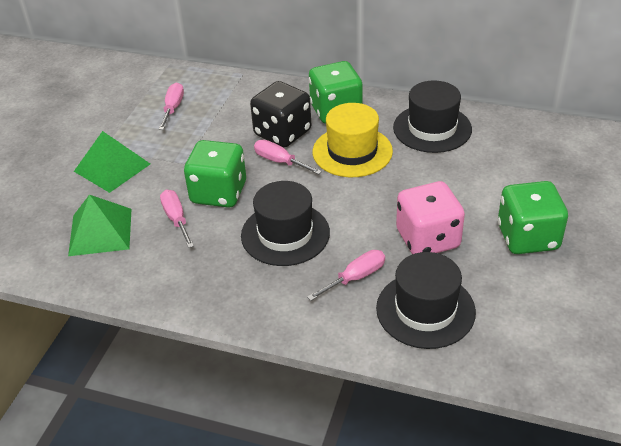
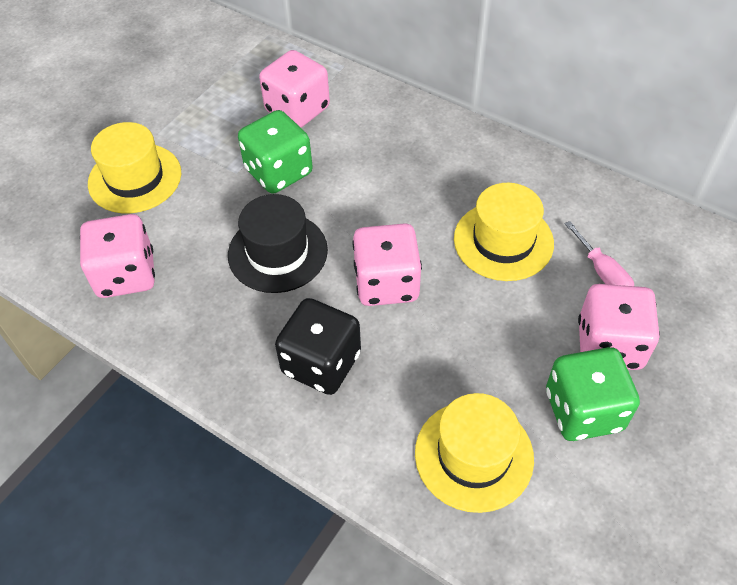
black hat: [241,181,330,266] [376,252,476,349] [393,80,472,153] = 3 -> [228,194,328,293] = 1
green dice: [184,140,246,208] [309,61,363,123] [498,181,568,254] = 3 -> [238,110,313,194] [546,347,640,441] = 2
green pyramid: [68,194,132,256] [74,131,150,193] = 2 -> none = 0
pink dice: [396,181,465,254] = 1 -> [80,214,155,298] [259,50,330,128] [353,223,422,306] [578,284,660,370] = 4
pink screwdriver: [159,82,184,130] [160,190,194,248] [254,140,322,174] [307,250,385,301] = 4 -> [565,221,634,286] = 1
yellow hat: [313,103,393,177] = 1 -> [88,122,181,213] [415,393,534,513] [454,183,554,281] = 3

· · · · · · ·

#### To-do item
Go through the listing above and retype each line exactly, apart from the pictures.

#### Worked solution
black hat: [241,181,330,266] [376,252,476,349] [393,80,472,153] = 3 -> [228,194,328,293] = 1
green dice: [184,140,246,208] [309,61,363,123] [498,181,568,254] = 3 -> [238,110,313,194] [546,347,640,441] = 2
green pyramid: [68,194,132,256] [74,131,150,193] = 2 -> none = 0
pink dice: [396,181,465,254] = 1 -> [80,214,155,298] [259,50,330,128] [353,223,422,306] [578,284,660,370] = 4
pink screwdriver: [159,82,184,130] [160,190,194,248] [254,140,322,174] [307,250,385,301] = 4 -> [565,221,634,286] = 1
yellow hat: [313,103,393,177] = 1 -> [88,122,181,213] [415,393,534,513] [454,183,554,281] = 3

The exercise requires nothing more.